=== Section Start ===

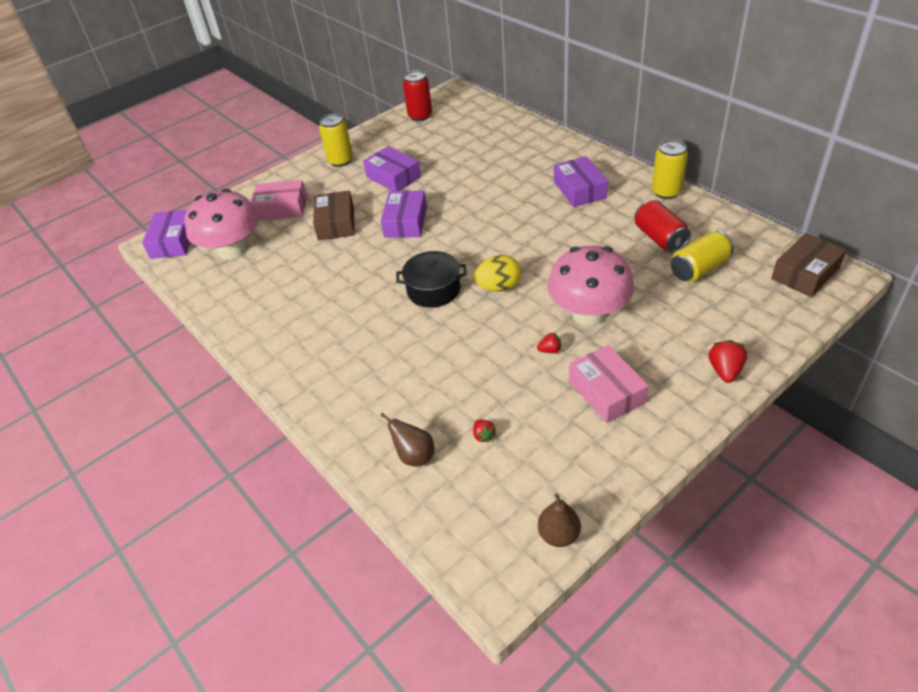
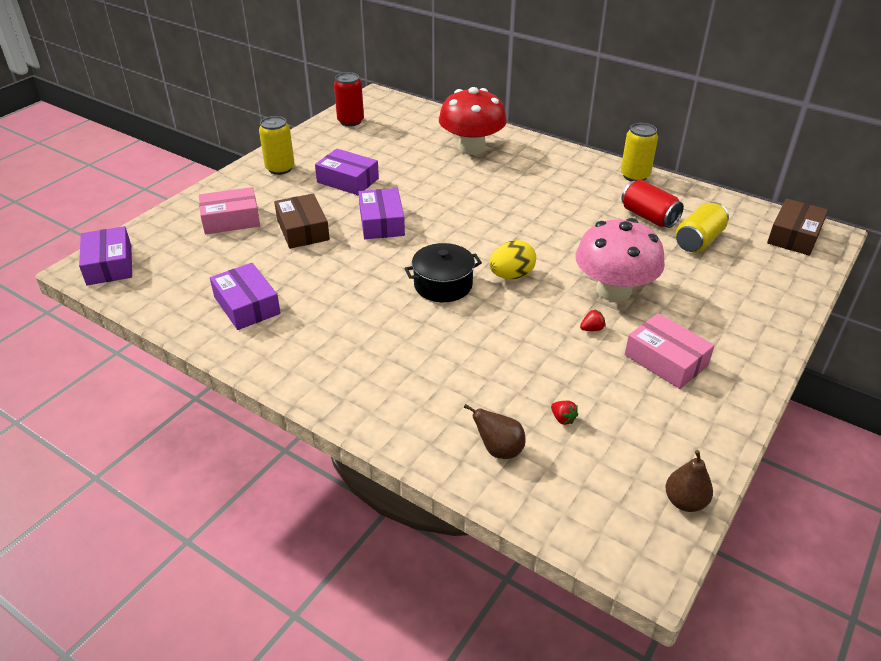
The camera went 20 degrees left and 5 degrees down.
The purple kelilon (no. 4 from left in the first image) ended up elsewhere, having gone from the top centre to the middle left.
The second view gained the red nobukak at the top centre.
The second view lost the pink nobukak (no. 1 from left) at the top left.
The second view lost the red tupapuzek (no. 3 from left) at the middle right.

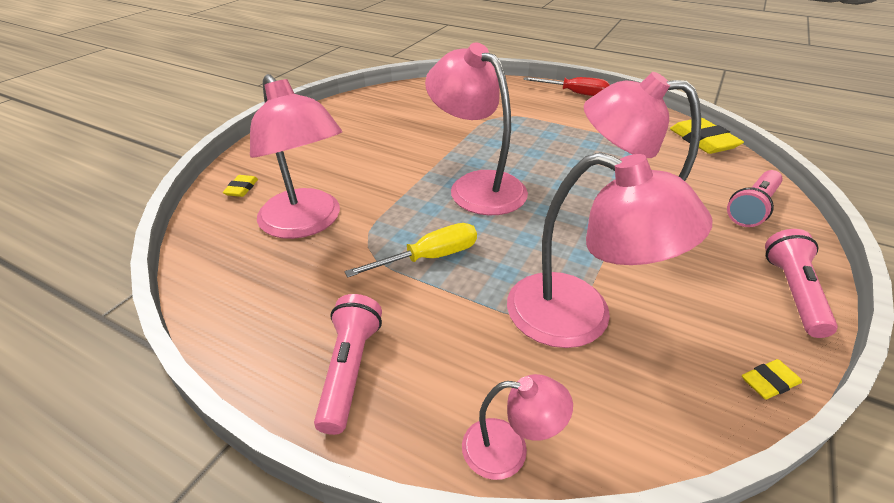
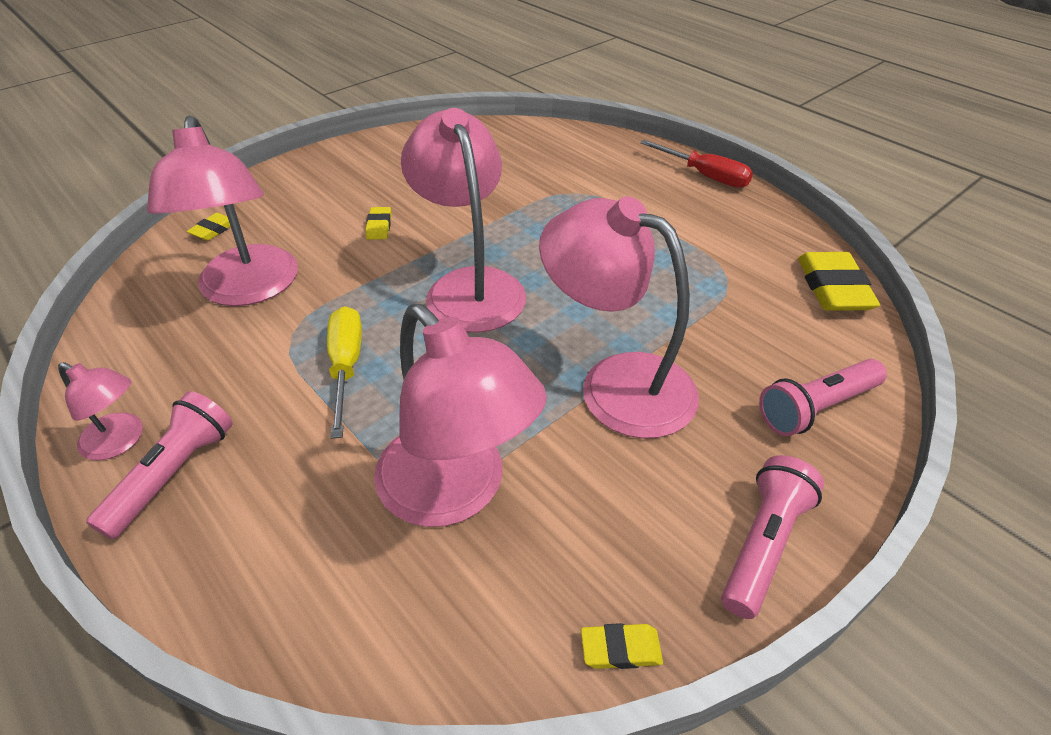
The camera went 20 degrees right and 5 degrees up.
The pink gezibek (no. 3 from left in the first image) ended up elsewhere, having gone from the bottom centre to the middle left.
The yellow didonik at the centre ended up facing another way, 90 degrees counterclockwise from before.
The second view gained the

=== Section End ===

Task description. Extract from the records above the lines from the one containing "The second view gained the red" to the one containing "The second view lost the pink", both lines included, exactly as they appear and with nothing else.

Output of the exercise.
The second view gained the red nobukak at the top centre.
The second view lost the pink nobukak (no. 1 from left) at the top left.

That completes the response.